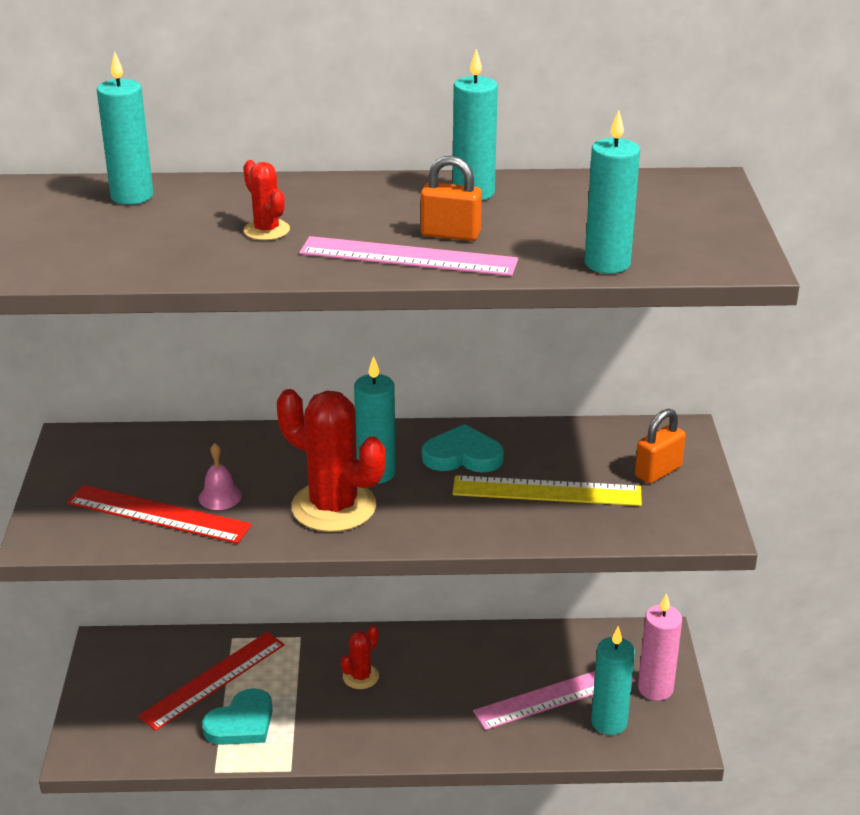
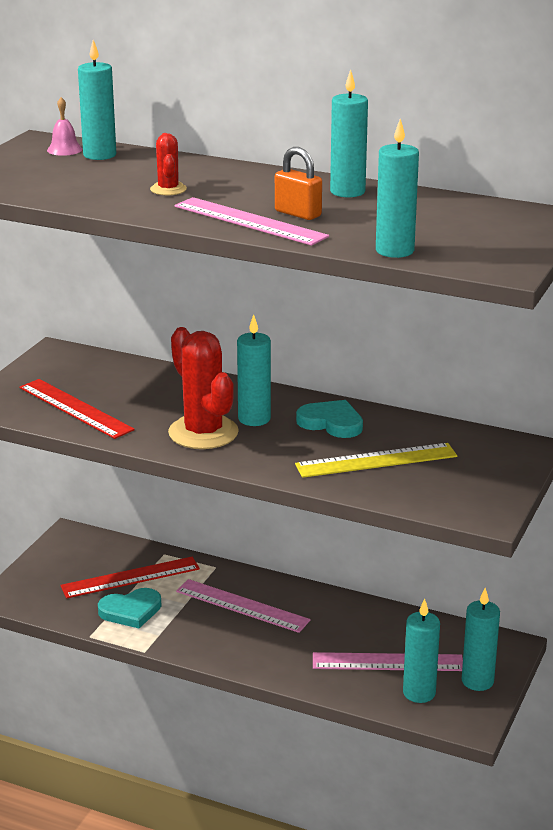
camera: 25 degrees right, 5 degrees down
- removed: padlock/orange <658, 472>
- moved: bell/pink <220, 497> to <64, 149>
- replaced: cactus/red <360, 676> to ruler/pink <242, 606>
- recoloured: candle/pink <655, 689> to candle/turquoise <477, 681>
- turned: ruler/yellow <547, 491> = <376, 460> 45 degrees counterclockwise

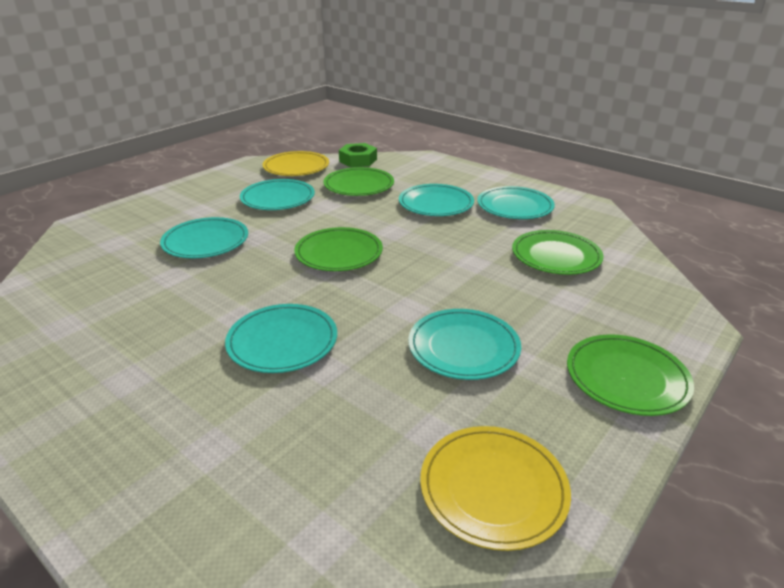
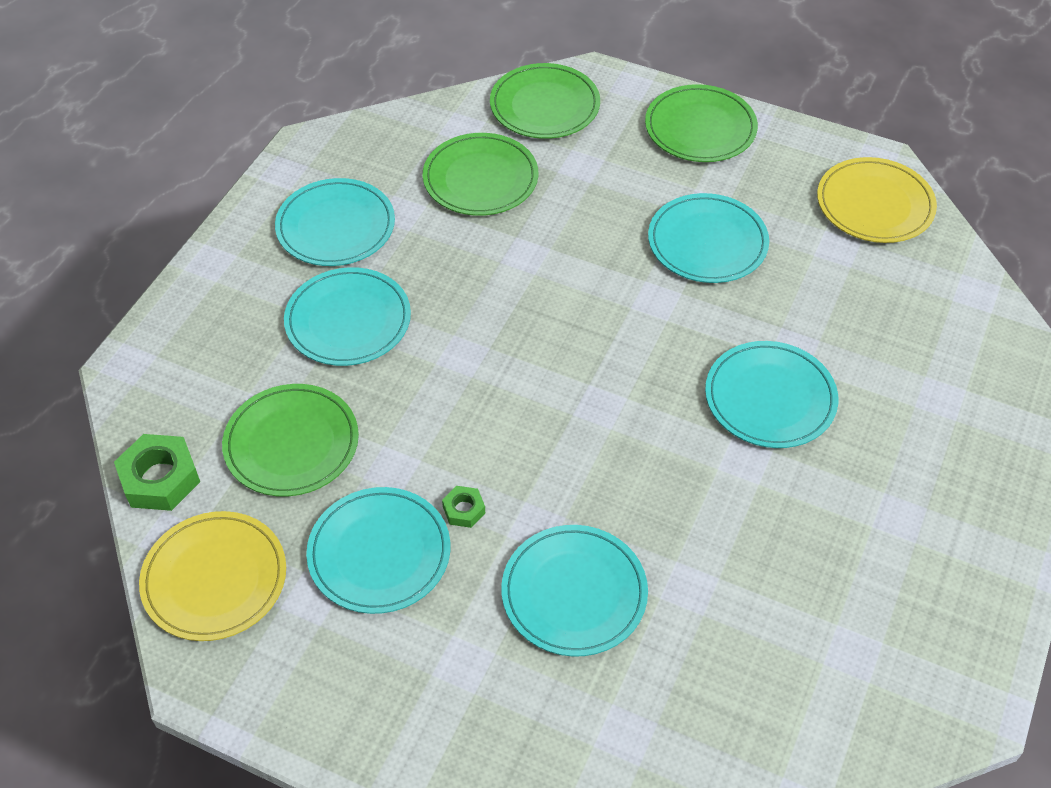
camera: 105 degrees left, 20 degrees up
- added: nut/green <464, 510>
- moved: plate/green <339, 253> to <544, 105>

━━━━━━

** AIM OF THE EXERCISE **
Throughout the records above, find the lines in which the word "pink" appears and return them.

** ANSWER FOR THE TASK **
- moved: bell/pink <220, 497> to <64, 149>
- replaced: cactus/red <360, 676> to ruler/pink <242, 606>
- recoloured: candle/pink <655, 689> to candle/turquoise <477, 681>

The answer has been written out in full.